======== THE DATA ========
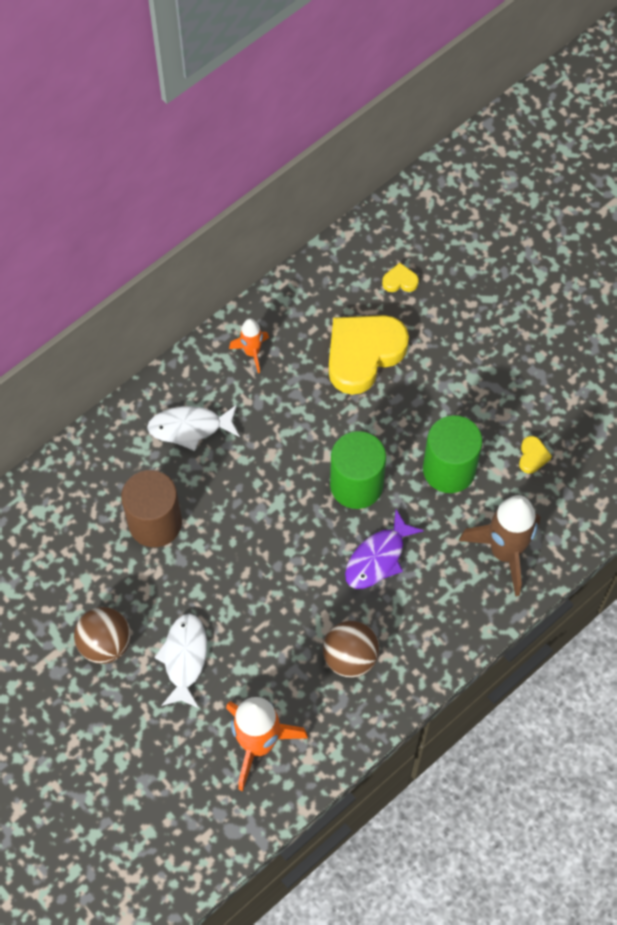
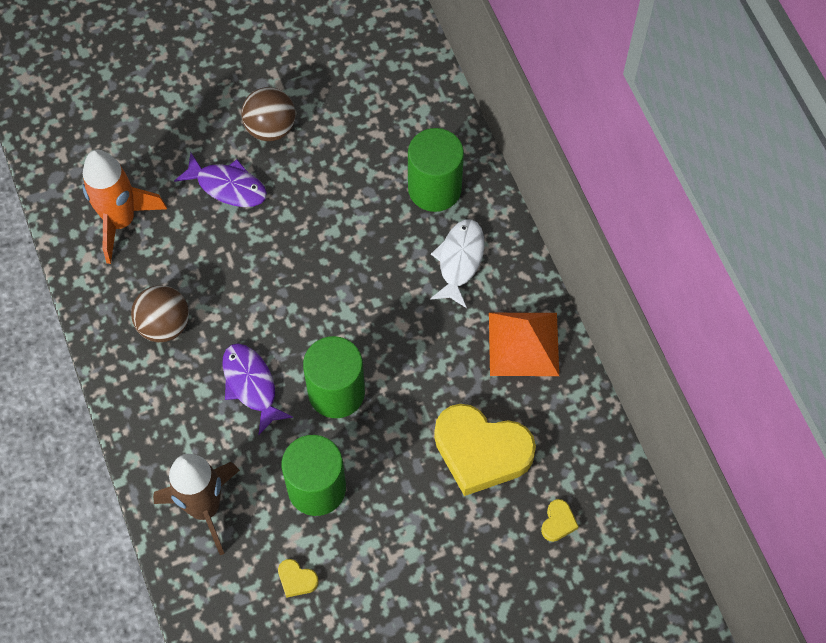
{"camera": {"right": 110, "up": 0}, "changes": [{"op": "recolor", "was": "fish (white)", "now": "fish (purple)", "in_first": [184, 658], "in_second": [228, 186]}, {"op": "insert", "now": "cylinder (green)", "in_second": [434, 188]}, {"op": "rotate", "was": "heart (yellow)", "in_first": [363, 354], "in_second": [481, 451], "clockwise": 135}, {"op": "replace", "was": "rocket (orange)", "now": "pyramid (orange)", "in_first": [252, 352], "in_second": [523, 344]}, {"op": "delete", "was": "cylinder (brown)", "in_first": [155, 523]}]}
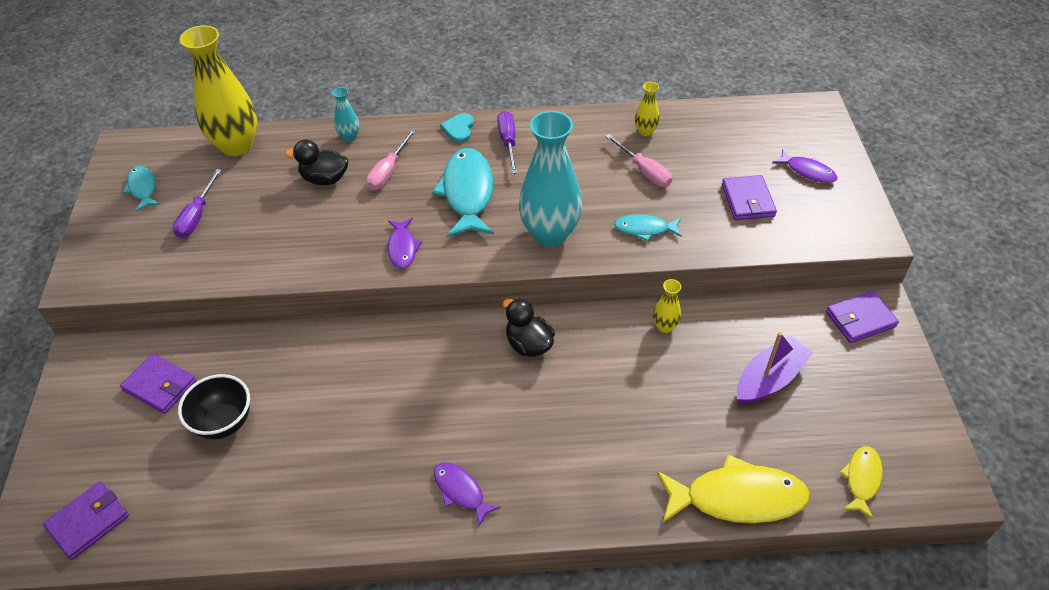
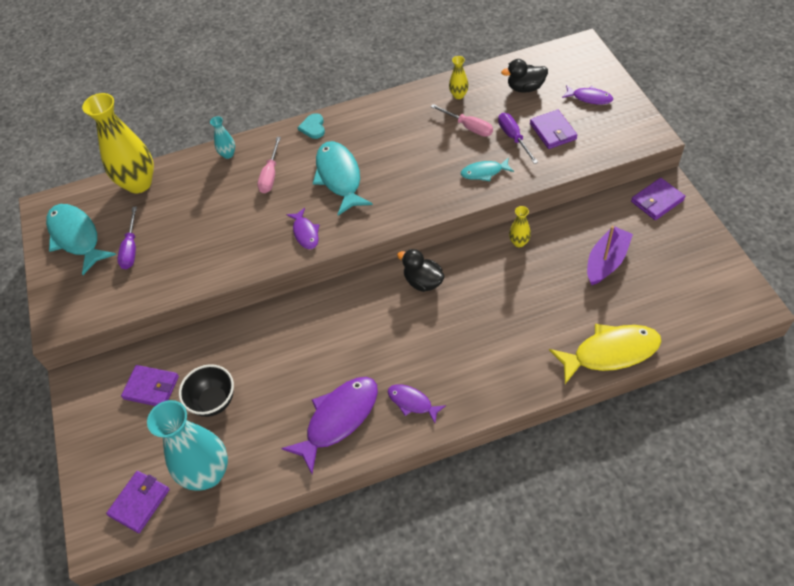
{"camera": {"right": -10, "up": 5}, "changes": [{"op": "resize", "was": "fish (turquoise)", "in_first": [143, 188], "in_second": [76, 237], "ratio": 1.87}, {"op": "move", "was": "vase (turquoise)", "in_first": [550, 234], "in_second": [208, 473]}, {"op": "insert", "now": "fish (purple)", "in_second": [338, 419]}, {"op": "move", "was": "screwdriver (purple)", "in_first": [508, 142], "in_second": [513, 138]}, {"op": "move", "was": "duck (black)", "in_first": [324, 179], "in_second": [525, 88]}, {"op": "delete", "was": "fish (yellow)", "in_first": [862, 479]}]}
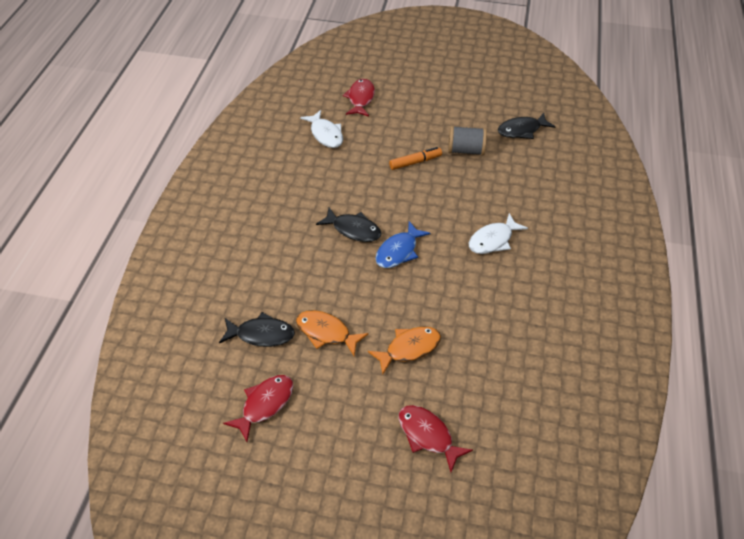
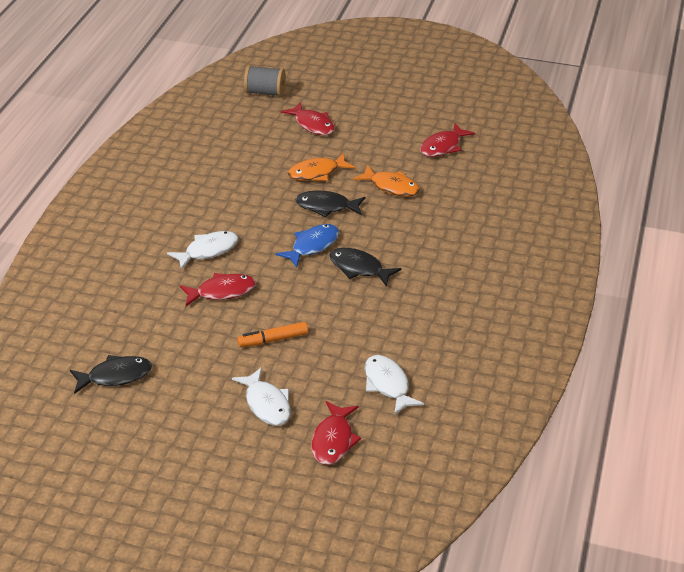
{"camera": {"right": -175, "up": -10}, "changes": [{"op": "insert", "now": "fish (red)", "in_second": [222, 291]}, {"op": "insert", "now": "fish (white)", "in_second": [267, 404]}, {"op": "move", "was": "spool (grey)", "in_first": [465, 150], "in_second": [265, 92]}, {"op": "move", "was": "fish (black)", "in_first": [261, 334], "in_second": [326, 207]}]}
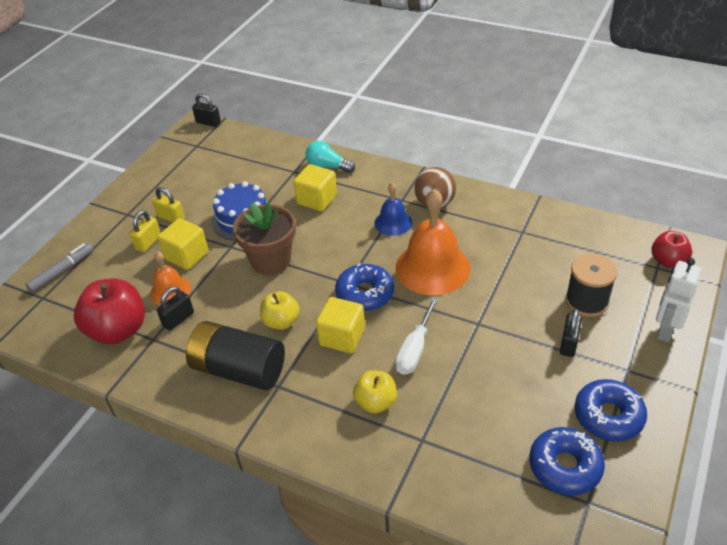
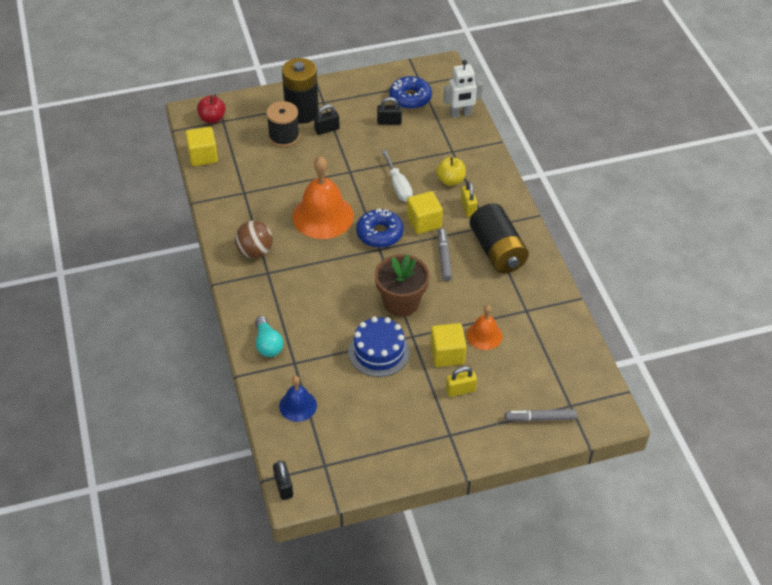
{"camera": {"right": -135, "up": 5}, "changes": [{"op": "move", "was": "cube (yellow)", "in_first": [317, 199], "in_second": [203, 156]}, {"op": "move", "was": "bell (blue)", "in_first": [393, 222], "in_second": [298, 405]}, {"op": "insert", "now": "battery (black)", "in_second": [302, 112]}, {"op": "move", "was": "padlock (black)", "in_first": [178, 319], "in_second": [389, 122]}, {"op": "rotate", "was": "screwdriver (white)", "in_first": [414, 349], "in_second": [398, 186], "clockwise": 90}, {"op": "replace", "was": "apple (yellow)", "now": "marker (grey)", "in_first": [281, 322], "in_second": [444, 257]}, {"op": "move", "was": "robot (white)", "in_first": [665, 330], "in_second": [461, 114]}, {"op": "move", "was": "padlock (yellow)", "in_first": [171, 217], "in_second": [468, 208]}, {"op": "delete", "was": "apple (red)", "in_first": [118, 330]}, {"op": "delete", "was": "donut (blue)", "in_first": [608, 416]}]}
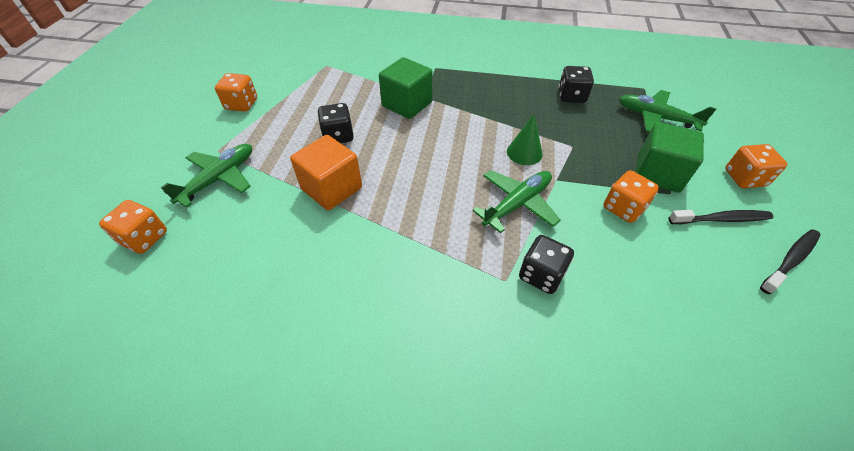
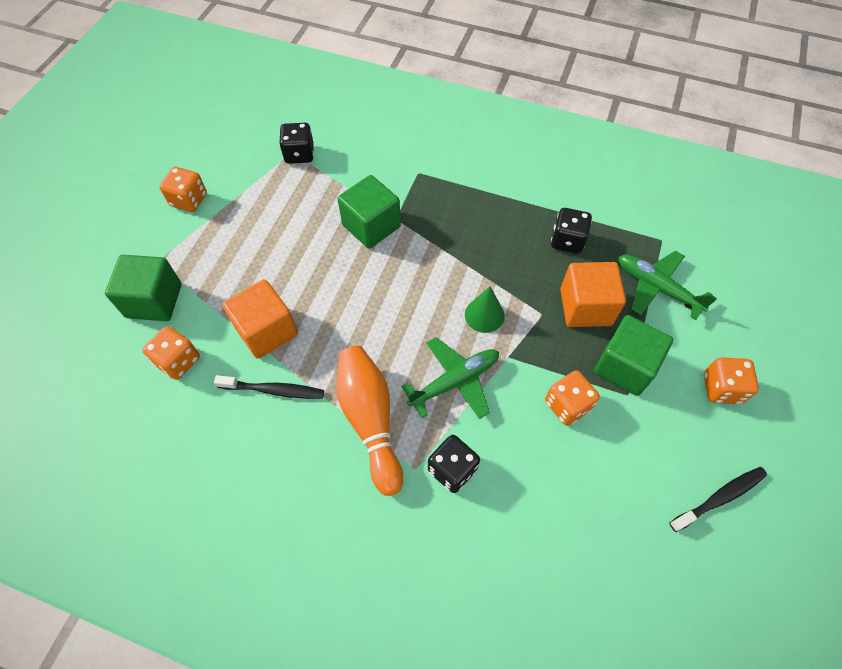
{"camera": {"right": 10, "up": 10}, "changes": [{"op": "replace", "was": "plane (green)", "now": "cube (green)", "in_first": [219, 179], "in_second": [154, 301]}, {"op": "move", "was": "dice (orange)", "in_first": [144, 238], "in_second": [178, 361]}, {"op": "move", "was": "toothbrush (black)", "in_first": [721, 219], "in_second": [273, 390]}, {"op": "move", "was": "dice (black)", "in_first": [338, 136], "in_second": [299, 154]}, {"op": "insert", "now": "bowling pin (orange)", "in_second": [370, 420]}, {"op": "insert", "now": "cube (orange)", "in_second": [585, 307]}]}
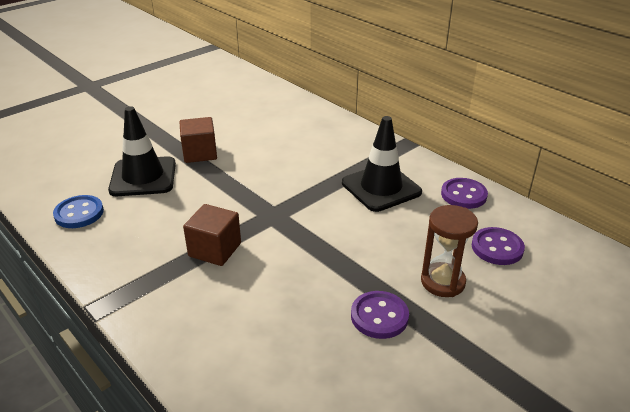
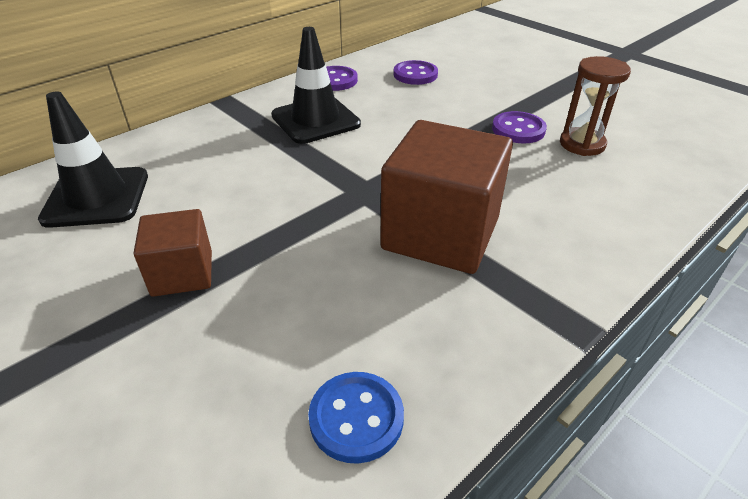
{"camera": {"right": -90, "up": 5}, "changes": [{"op": "move", "was": "traffic cone (black)", "in_first": [143, 177], "in_second": [97, 197]}, {"op": "resize", "was": "cube (brown)", "in_first": [215, 249], "in_second": [441, 233], "ratio": 1.81}, {"op": "move", "was": "hourglass (brown)", "in_first": [442, 282], "in_second": [582, 144]}]}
========
> **WHAT YOU ARE ASKED TO DO**: Whenever the string "brown" turns up in a line above, copy that line out.

> **WRITTEN SOLUTION**:
{"camera": {"right": 110, "up": 0}, "changes": [{"op": "recolor", "was": "fish (white)", "now": "fish (purple)", "in_first": [184, 658], "in_second": [228, 186]}, {"op": "insert", "now": "cylinder (green)", "in_second": [434, 188]}, {"op": "rotate", "was": "heart (yellow)", "in_first": [363, 354], "in_second": [481, 451], "clockwise": 135}, {"op": "replace", "was": "rocket (orange)", "now": "pyramid (orange)", "in_first": [252, 352], "in_second": [523, 344]}, {"op": "delete", "was": "cylinder (brown)", "in_first": [155, 523]}]}
{"camera": {"right": -90, "up": 5}, "changes": [{"op": "move", "was": "traffic cone (black)", "in_first": [143, 177], "in_second": [97, 197]}, {"op": "resize", "was": "cube (brown)", "in_first": [215, 249], "in_second": [441, 233], "ratio": 1.81}, {"op": "move", "was": "hourglass (brown)", "in_first": [442, 282], "in_second": [582, 144]}]}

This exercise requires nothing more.